• PROBLEM: Please write out only the lines from the one containing "brown square: (512, 551)" through the last line of the listing. Do not include pictures.

INPUT DATA START

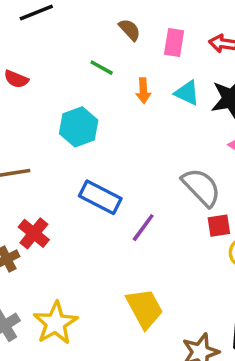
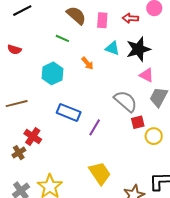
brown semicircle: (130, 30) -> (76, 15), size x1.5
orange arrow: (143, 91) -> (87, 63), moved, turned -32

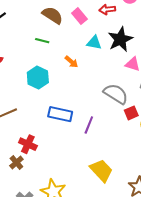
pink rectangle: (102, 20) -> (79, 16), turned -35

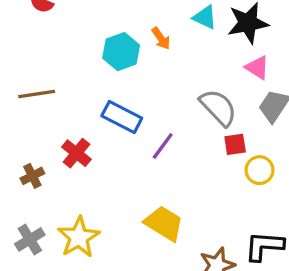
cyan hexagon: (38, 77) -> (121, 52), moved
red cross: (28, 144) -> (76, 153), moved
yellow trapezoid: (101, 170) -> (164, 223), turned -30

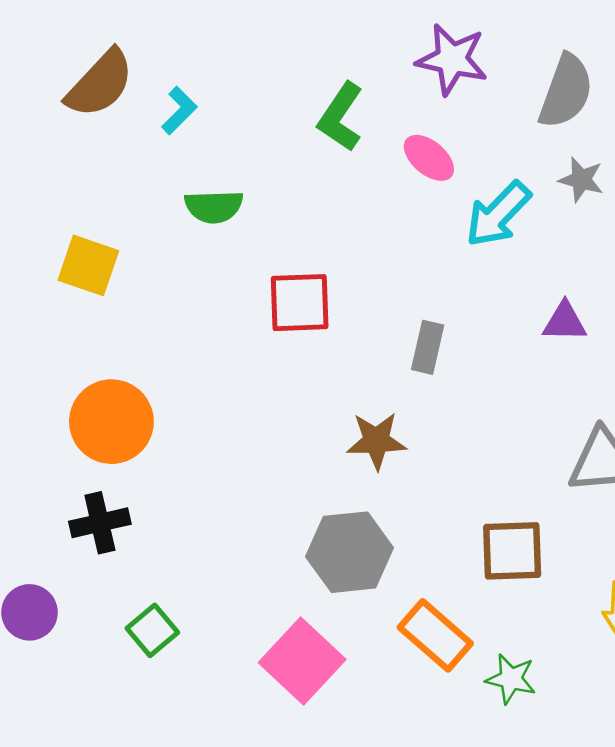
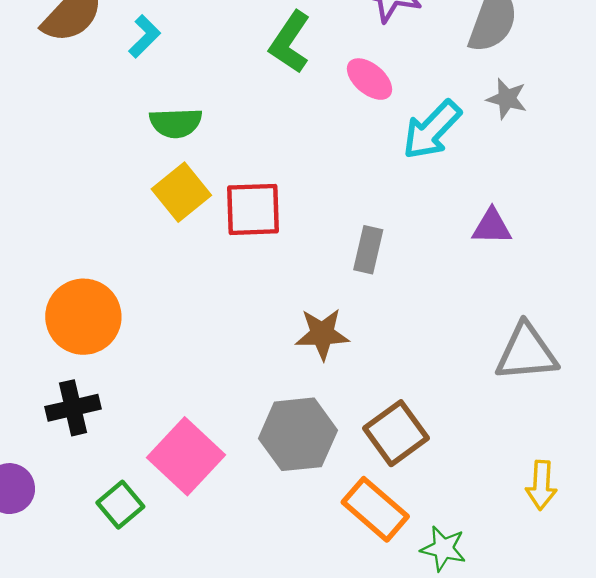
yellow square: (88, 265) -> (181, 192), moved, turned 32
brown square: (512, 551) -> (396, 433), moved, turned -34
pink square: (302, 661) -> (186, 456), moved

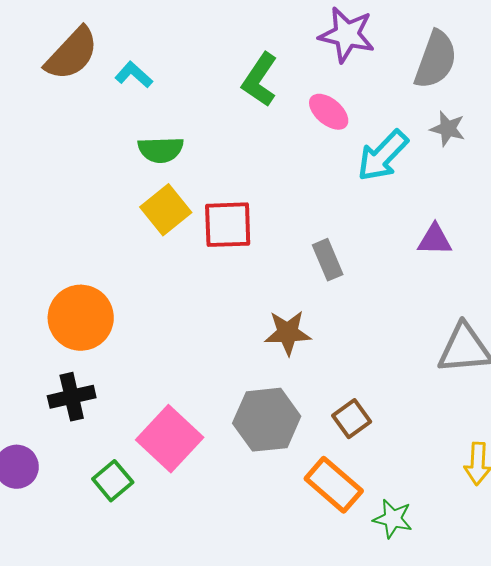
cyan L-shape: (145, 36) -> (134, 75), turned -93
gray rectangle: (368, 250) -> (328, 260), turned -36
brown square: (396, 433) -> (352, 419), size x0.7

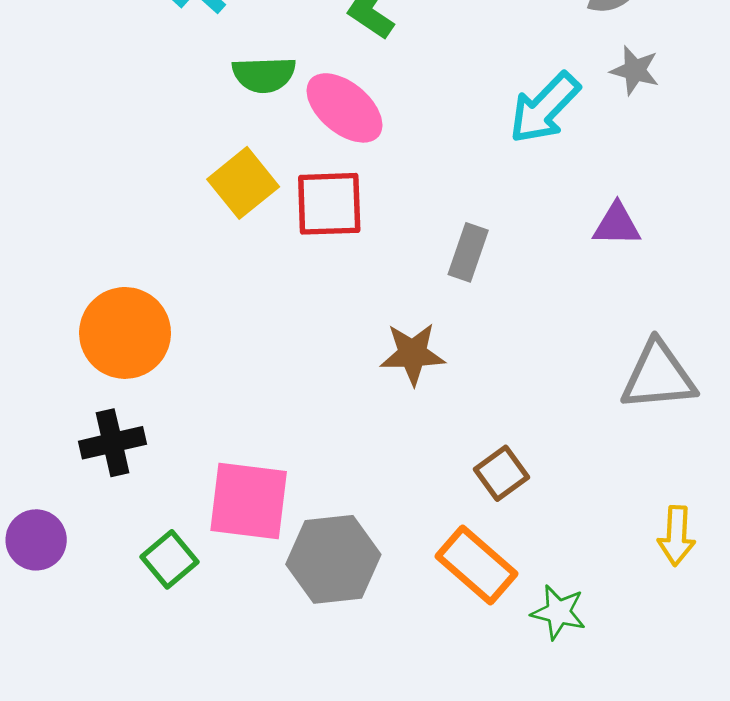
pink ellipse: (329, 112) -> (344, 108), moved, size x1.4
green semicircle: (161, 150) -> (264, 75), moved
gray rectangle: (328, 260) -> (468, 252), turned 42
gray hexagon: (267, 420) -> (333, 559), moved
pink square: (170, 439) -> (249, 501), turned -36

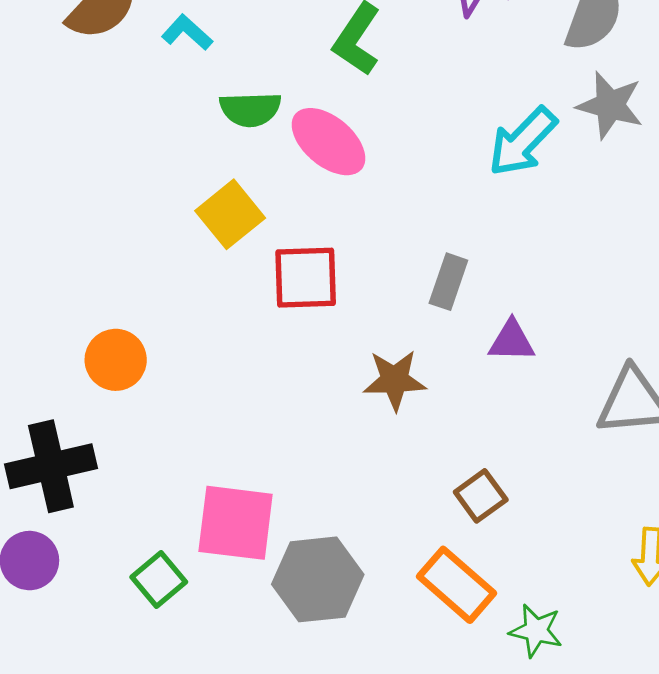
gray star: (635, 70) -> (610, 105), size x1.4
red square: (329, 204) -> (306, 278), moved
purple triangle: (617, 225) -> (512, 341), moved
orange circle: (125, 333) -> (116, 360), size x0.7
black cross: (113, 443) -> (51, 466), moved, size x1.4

INPUT DATA END

• ANSWER BOX:
brown square: (512, 551) -> (396, 433), moved, turned -34
pink square: (302, 661) -> (186, 456), moved

cyan L-shape: (145, 36) -> (134, 75), turned -93
gray rectangle: (368, 250) -> (328, 260), turned -36
brown square: (396, 433) -> (352, 419), size x0.7

pink ellipse: (329, 112) -> (344, 108), moved, size x1.4
green semicircle: (161, 150) -> (264, 75), moved
gray rectangle: (328, 260) -> (468, 252), turned 42
gray hexagon: (267, 420) -> (333, 559), moved
pink square: (170, 439) -> (249, 501), turned -36

gray star: (635, 70) -> (610, 105), size x1.4
red square: (329, 204) -> (306, 278), moved
purple triangle: (617, 225) -> (512, 341), moved
orange circle: (125, 333) -> (116, 360), size x0.7
black cross: (113, 443) -> (51, 466), moved, size x1.4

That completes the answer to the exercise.